YOUR INSTRUCTIONS
Note each line of the entries that includes "strawberry". Then copy those lines.

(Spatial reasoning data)
Segment Open

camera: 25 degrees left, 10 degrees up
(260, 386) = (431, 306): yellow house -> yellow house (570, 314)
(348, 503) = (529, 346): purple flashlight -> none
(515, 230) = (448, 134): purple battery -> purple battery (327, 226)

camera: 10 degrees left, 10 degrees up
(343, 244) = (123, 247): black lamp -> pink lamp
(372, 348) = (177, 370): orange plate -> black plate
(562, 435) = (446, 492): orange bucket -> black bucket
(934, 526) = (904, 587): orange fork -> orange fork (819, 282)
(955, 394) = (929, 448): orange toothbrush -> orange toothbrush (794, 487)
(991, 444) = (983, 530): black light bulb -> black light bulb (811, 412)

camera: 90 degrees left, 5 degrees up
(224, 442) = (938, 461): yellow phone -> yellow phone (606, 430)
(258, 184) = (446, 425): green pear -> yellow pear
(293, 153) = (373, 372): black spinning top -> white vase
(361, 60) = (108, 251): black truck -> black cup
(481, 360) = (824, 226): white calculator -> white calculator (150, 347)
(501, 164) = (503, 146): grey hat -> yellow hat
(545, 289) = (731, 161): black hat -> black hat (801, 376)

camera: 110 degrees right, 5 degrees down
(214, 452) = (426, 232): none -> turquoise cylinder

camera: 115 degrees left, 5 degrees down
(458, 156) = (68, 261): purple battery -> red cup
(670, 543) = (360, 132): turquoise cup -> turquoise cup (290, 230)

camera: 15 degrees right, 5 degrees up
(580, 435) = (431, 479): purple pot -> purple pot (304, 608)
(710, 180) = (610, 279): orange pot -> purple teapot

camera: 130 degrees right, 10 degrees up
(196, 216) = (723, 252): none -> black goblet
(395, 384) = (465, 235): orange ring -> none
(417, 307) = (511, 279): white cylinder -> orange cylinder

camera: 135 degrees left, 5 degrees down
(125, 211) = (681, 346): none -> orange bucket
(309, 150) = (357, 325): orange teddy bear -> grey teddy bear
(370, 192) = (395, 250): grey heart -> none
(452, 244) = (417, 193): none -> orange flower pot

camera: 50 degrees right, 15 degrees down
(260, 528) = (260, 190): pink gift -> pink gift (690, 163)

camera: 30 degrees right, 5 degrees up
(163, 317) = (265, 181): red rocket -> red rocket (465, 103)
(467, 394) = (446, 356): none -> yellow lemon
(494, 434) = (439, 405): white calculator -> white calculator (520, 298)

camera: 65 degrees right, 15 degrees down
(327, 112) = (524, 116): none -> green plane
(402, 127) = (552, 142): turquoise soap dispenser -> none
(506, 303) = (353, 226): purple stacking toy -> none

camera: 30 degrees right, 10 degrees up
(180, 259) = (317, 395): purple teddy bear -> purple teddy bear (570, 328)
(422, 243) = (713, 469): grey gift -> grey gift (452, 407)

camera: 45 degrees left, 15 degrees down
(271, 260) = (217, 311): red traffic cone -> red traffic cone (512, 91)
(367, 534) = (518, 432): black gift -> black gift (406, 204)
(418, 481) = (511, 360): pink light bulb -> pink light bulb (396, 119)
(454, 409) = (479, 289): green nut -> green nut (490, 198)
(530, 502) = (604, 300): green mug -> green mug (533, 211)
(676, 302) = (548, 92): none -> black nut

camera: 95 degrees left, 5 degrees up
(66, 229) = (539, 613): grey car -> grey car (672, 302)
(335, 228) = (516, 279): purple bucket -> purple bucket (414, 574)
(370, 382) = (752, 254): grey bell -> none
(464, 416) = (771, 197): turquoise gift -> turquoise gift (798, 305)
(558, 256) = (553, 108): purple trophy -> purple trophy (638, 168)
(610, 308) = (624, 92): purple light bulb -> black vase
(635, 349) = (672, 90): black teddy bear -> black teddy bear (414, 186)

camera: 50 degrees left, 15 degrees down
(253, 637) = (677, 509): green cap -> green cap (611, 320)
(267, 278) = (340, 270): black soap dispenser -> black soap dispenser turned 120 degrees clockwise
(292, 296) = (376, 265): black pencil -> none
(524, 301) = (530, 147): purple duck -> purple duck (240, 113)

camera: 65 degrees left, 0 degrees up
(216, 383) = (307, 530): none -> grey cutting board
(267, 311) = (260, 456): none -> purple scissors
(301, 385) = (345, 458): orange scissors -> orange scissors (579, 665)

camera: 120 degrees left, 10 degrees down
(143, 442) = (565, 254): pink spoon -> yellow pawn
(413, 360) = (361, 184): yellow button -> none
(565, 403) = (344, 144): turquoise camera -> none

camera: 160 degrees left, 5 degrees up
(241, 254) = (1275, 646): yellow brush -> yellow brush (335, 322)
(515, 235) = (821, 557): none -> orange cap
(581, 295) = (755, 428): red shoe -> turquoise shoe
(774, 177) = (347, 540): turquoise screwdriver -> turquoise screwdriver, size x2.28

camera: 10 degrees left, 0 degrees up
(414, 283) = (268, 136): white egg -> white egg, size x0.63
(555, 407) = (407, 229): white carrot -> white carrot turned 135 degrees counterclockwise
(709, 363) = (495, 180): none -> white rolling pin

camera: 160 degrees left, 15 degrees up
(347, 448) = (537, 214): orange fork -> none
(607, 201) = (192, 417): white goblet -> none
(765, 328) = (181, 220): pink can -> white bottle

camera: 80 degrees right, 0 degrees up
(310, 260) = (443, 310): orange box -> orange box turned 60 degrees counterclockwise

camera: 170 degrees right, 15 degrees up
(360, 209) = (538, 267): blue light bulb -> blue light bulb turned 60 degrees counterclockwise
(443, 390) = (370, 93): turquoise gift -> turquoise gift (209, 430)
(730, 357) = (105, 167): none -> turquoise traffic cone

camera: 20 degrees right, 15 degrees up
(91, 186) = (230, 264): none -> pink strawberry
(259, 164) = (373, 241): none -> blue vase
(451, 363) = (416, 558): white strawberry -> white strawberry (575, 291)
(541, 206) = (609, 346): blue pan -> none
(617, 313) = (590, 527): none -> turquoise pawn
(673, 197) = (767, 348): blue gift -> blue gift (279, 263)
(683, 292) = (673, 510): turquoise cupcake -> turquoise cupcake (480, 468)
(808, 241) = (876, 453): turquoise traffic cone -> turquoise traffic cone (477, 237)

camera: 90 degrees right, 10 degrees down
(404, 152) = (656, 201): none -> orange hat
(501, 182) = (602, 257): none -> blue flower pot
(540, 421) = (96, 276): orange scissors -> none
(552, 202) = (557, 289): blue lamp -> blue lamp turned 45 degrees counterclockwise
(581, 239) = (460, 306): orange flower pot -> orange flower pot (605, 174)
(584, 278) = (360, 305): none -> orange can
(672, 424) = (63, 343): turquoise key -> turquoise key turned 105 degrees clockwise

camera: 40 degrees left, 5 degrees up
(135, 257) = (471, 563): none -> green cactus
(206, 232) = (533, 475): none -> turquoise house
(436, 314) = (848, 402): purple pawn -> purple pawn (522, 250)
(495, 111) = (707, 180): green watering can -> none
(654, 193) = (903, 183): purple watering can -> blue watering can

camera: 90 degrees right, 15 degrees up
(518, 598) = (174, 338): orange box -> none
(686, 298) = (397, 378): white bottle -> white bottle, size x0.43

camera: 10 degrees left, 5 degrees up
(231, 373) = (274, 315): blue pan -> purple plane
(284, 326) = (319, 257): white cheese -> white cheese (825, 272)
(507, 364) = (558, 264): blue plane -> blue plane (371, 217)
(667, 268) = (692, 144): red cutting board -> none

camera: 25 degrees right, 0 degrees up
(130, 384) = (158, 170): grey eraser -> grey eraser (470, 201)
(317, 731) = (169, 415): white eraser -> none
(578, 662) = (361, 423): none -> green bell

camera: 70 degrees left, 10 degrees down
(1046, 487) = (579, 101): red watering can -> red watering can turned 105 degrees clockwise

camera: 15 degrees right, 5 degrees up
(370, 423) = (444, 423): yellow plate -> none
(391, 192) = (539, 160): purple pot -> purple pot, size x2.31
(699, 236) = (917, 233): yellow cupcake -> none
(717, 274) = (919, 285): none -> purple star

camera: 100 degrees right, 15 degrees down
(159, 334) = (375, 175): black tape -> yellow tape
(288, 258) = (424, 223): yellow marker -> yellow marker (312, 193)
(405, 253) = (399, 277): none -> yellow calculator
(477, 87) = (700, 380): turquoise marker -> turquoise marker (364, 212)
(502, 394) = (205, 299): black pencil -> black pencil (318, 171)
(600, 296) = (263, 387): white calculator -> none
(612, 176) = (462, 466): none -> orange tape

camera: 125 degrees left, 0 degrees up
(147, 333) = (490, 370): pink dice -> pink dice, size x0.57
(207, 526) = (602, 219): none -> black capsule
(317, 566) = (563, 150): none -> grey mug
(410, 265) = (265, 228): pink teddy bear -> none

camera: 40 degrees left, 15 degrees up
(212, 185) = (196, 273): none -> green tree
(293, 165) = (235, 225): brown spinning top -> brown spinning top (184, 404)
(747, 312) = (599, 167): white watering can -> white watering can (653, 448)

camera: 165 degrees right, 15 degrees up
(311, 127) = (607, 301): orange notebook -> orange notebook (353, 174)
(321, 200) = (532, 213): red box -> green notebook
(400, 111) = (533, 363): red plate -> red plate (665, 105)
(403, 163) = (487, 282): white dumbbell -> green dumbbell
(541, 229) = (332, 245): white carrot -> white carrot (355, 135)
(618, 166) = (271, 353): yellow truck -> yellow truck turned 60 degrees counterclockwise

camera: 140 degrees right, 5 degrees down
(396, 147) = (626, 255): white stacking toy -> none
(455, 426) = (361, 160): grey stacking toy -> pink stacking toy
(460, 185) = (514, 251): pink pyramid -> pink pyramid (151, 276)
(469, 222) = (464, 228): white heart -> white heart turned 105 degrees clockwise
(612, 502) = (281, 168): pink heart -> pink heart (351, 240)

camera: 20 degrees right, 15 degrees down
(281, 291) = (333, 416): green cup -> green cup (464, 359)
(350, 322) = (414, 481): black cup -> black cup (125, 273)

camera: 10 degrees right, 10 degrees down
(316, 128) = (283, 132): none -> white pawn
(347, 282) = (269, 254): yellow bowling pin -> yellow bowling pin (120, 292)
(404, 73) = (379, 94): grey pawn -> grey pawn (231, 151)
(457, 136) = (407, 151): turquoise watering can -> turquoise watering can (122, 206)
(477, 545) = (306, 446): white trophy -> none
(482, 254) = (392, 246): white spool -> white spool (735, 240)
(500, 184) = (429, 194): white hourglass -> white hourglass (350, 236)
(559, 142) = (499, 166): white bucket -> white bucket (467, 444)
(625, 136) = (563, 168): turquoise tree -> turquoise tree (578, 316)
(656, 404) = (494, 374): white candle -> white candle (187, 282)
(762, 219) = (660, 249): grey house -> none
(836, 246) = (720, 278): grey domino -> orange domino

Segment Closed

PROBLEM SOLUTION
(91, 186) = (230, 264): none -> pink strawberry
(451, 363) = (416, 558): white strawberry -> white strawberry (575, 291)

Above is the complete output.